• _What is required_
Across the entries below, tally every line that holds the string "brown" and reply with the number only.

(Beginning of Exercise data)

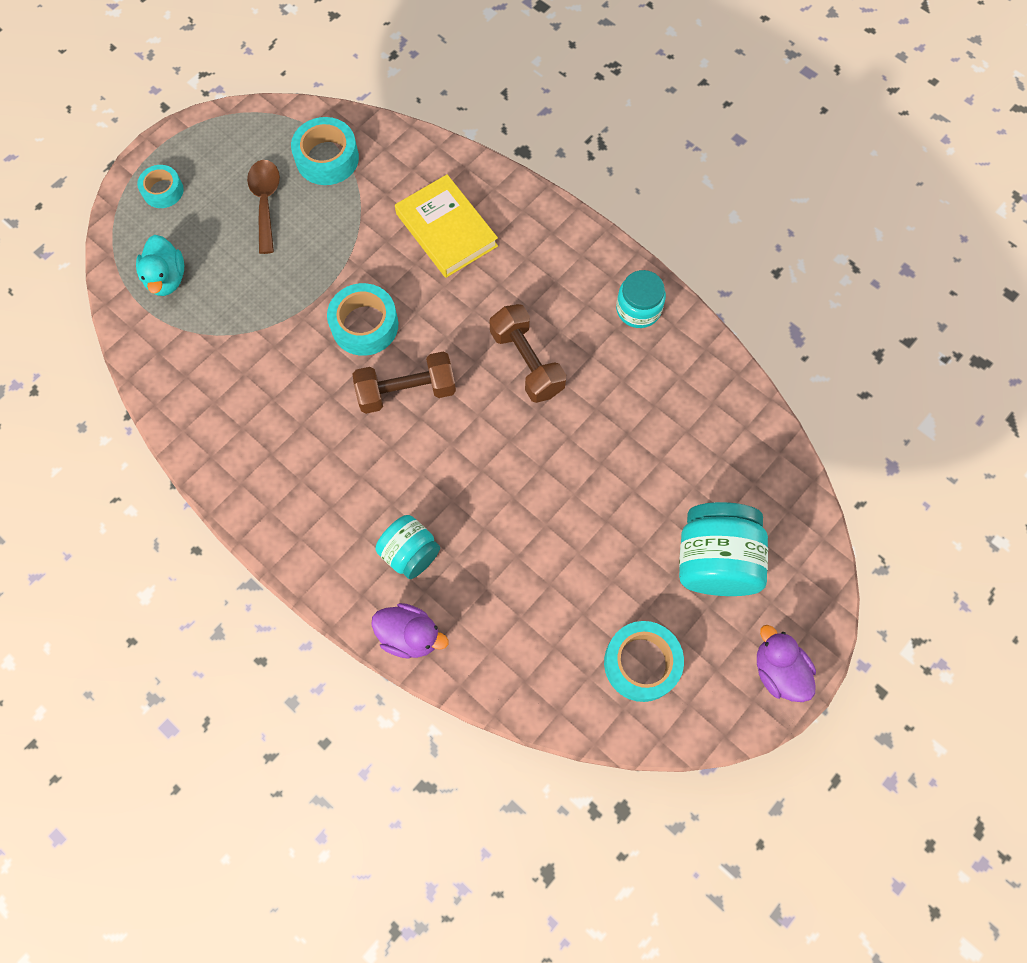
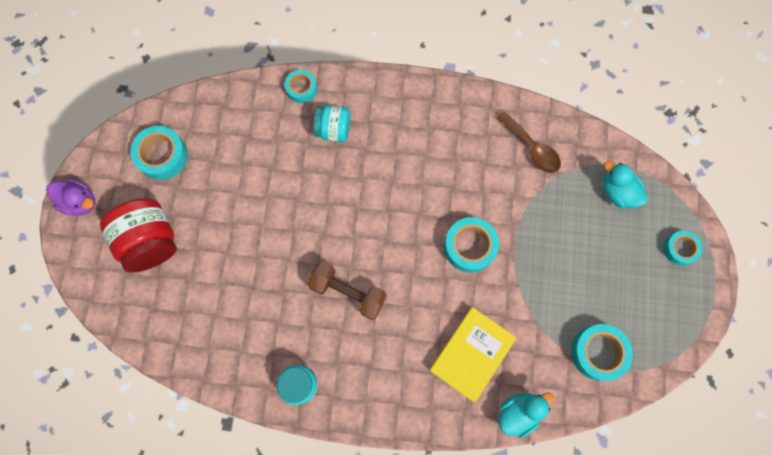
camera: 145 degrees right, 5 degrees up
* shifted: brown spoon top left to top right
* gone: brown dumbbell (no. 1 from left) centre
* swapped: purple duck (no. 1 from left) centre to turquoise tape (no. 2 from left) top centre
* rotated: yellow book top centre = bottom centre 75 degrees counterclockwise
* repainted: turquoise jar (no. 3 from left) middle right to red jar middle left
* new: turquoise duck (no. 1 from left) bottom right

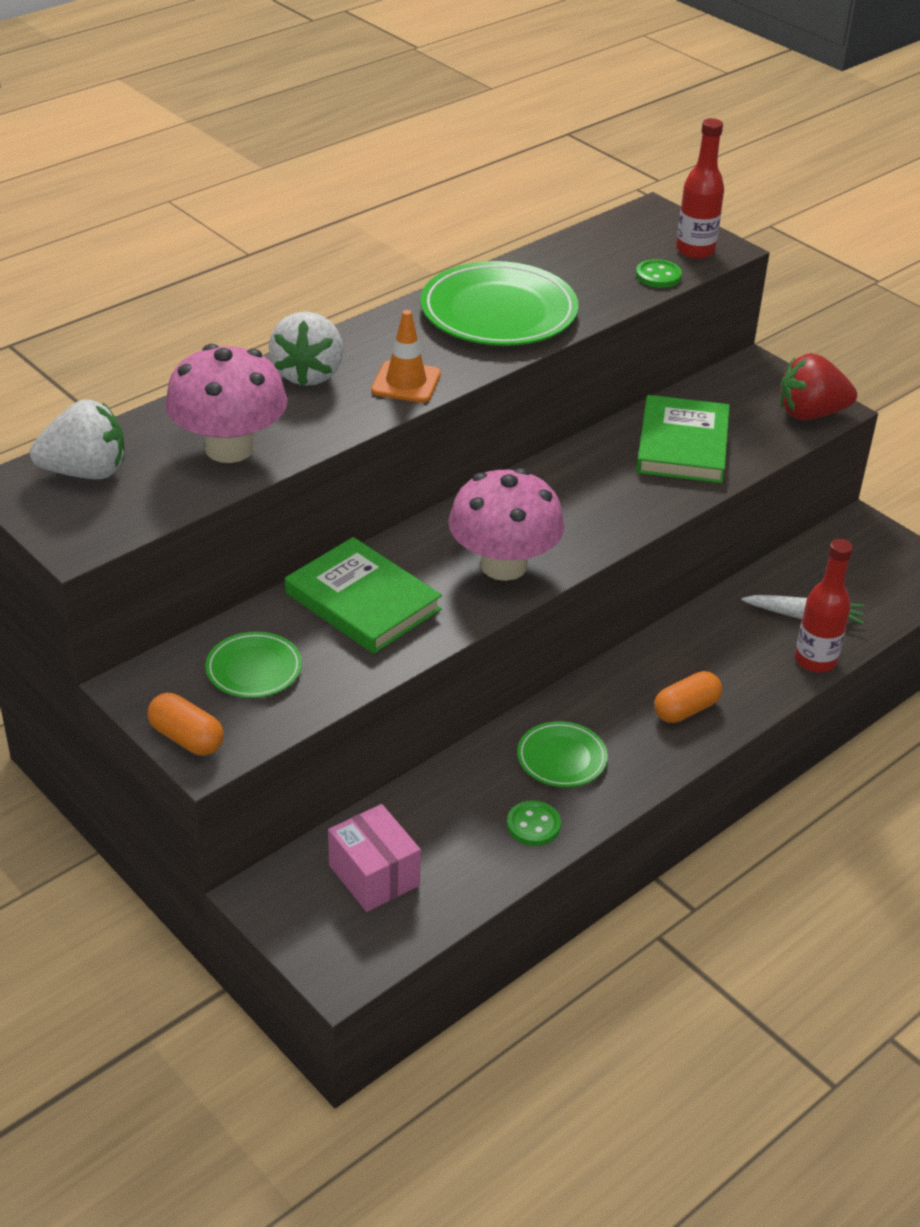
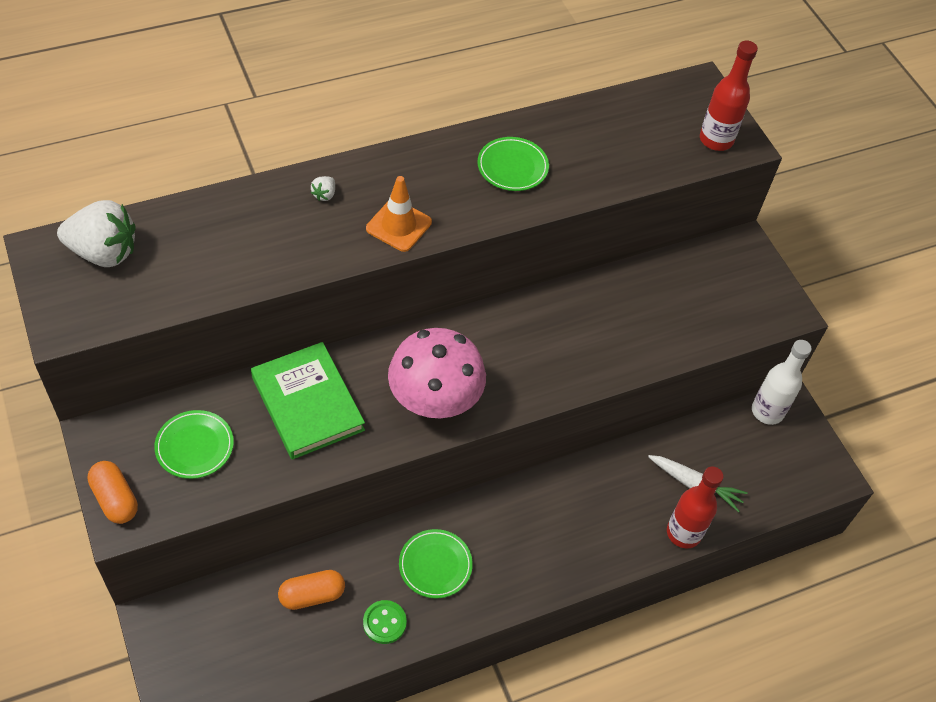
camera: 15 degrees right, 15 degrees up
* gone: pink mushroom (no. 1 from left) top left
* scaled: white strawberry (no. 2 from left) top left = top centre x0.40
* gone: pink box bottom centre
* scaled: green plate (no. 2 from left in the first image) top centre = top centre x0.52
* gone: green button (no. 2 from left) top right
* gone: green book (no. 2 from left) middle right
* shifted: orange capsule (no. 2 from left) middle right to bottom left
* gone: red strawberry top right
* new: white bottle middle right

(End of Exercise data)

• _Answer box_
2